Each line of the listing must be set down exactly as it stands.

::: Source material

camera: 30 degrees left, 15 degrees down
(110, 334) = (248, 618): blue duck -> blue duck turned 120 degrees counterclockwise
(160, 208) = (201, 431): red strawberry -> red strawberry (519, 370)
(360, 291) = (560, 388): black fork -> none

::::::

Exercise solution.
camera: 30 degrees left, 15 degrees down
(110, 334) = (248, 618): blue duck -> blue duck turned 120 degrees counterclockwise
(160, 208) = (201, 431): red strawberry -> red strawberry (519, 370)
(360, 291) = (560, 388): black fork -> none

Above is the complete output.